**Directions:** The listing below holds a line with "bench: (228, 125) -> (404, 247), moved" and a line with "filing cabinet: (1051, 1050)". Reproduce those two lines exactly, plus everything between them.

**Given information:**
........

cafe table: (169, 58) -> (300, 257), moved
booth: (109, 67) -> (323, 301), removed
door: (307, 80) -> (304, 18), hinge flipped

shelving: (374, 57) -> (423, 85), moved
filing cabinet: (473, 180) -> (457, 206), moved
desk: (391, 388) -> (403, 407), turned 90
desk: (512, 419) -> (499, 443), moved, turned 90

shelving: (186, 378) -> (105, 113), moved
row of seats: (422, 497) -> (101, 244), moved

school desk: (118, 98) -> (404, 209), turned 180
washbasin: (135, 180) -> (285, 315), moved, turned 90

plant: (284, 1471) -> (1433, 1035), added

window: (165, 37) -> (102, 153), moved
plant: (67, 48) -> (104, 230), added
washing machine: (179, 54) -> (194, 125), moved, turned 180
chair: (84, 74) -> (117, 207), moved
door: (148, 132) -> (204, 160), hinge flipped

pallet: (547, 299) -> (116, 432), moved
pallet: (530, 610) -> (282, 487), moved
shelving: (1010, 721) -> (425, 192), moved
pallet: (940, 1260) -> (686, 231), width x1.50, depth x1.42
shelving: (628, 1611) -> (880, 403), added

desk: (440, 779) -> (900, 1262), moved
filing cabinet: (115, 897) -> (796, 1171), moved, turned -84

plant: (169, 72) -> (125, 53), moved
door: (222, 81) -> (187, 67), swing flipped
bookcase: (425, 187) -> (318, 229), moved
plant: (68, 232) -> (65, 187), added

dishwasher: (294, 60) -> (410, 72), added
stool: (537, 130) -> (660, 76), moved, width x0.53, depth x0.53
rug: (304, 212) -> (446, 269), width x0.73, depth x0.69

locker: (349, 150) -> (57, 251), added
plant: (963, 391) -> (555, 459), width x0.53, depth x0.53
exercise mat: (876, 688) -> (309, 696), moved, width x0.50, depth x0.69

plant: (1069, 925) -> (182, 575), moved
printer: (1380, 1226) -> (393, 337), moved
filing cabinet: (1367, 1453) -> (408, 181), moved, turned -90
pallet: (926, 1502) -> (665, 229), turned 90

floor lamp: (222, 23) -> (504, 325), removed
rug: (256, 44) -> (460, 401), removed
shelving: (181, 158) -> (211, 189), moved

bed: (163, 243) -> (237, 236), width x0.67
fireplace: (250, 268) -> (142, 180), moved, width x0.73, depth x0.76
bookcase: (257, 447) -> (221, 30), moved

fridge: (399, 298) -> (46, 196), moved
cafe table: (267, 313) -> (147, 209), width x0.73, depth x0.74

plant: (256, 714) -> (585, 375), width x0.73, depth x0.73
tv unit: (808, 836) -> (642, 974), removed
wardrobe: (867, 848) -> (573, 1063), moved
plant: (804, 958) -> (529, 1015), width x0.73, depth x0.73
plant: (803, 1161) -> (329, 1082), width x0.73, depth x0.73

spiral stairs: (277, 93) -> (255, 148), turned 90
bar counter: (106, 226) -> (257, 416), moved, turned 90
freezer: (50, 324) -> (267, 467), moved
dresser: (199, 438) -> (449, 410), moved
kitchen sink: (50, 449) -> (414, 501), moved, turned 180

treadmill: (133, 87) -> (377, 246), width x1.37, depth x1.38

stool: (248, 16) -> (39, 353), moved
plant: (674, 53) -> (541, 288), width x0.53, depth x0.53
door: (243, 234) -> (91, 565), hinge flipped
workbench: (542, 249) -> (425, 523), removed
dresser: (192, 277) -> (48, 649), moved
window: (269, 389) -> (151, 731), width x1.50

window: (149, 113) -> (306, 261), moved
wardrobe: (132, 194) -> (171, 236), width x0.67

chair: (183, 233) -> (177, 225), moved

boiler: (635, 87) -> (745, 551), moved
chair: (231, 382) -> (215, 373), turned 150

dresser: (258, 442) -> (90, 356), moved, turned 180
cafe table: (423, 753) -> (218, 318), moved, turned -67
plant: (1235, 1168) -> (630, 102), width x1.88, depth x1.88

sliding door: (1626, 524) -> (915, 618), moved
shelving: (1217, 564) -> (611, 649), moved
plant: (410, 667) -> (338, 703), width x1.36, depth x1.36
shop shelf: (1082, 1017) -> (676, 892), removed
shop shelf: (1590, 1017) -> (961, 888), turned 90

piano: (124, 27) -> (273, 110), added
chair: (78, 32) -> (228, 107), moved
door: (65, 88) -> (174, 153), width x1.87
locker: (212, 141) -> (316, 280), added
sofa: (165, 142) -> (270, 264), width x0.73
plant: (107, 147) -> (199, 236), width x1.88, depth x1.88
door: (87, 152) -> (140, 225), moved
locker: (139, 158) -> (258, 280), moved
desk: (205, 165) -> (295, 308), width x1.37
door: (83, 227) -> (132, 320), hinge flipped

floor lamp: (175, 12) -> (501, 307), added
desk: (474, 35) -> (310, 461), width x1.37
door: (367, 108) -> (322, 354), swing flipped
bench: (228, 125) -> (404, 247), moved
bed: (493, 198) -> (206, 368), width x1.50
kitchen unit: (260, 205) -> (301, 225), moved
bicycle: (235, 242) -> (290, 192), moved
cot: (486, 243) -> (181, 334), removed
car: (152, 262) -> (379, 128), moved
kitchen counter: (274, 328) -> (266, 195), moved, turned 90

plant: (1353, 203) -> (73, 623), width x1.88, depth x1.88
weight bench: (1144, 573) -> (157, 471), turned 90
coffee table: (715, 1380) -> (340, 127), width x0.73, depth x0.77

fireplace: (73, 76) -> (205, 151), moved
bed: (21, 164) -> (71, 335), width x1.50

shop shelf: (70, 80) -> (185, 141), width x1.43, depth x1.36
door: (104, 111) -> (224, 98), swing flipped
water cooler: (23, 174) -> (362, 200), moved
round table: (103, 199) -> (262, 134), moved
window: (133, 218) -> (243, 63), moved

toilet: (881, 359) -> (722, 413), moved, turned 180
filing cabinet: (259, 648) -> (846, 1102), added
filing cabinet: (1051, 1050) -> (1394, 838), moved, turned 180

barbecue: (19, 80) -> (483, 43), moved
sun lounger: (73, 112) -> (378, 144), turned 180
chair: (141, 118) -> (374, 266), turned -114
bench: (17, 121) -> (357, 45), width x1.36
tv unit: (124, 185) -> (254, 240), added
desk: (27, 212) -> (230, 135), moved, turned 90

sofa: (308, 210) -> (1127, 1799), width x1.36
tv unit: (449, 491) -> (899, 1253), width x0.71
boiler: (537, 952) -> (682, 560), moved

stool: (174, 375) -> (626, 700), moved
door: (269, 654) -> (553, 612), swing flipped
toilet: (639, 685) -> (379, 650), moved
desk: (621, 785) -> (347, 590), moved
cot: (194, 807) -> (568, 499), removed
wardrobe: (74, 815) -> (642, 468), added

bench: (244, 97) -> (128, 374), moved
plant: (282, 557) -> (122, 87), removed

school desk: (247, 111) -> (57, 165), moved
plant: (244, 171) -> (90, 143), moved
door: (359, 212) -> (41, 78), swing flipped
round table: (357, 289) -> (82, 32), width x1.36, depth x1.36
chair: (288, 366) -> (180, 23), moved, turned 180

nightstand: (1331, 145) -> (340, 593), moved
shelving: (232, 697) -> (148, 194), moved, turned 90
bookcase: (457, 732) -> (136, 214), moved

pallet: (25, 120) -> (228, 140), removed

........

**Exercise output:**
bench: (228, 125) -> (404, 247), moved
bed: (493, 198) -> (206, 368), width x1.50
kitchen unit: (260, 205) -> (301, 225), moved
bicycle: (235, 242) -> (290, 192), moved
cot: (486, 243) -> (181, 334), removed
car: (152, 262) -> (379, 128), moved
kitchen counter: (274, 328) -> (266, 195), moved, turned 90

plant: (1353, 203) -> (73, 623), width x1.88, depth x1.88
weight bench: (1144, 573) -> (157, 471), turned 90
coffee table: (715, 1380) -> (340, 127), width x0.73, depth x0.77

fireplace: (73, 76) -> (205, 151), moved
bed: (21, 164) -> (71, 335), width x1.50

shop shelf: (70, 80) -> (185, 141), width x1.43, depth x1.36
door: (104, 111) -> (224, 98), swing flipped
water cooler: (23, 174) -> (362, 200), moved
round table: (103, 199) -> (262, 134), moved
window: (133, 218) -> (243, 63), moved

toilet: (881, 359) -> (722, 413), moved, turned 180
filing cabinet: (259, 648) -> (846, 1102), added
filing cabinet: (1051, 1050) -> (1394, 838), moved, turned 180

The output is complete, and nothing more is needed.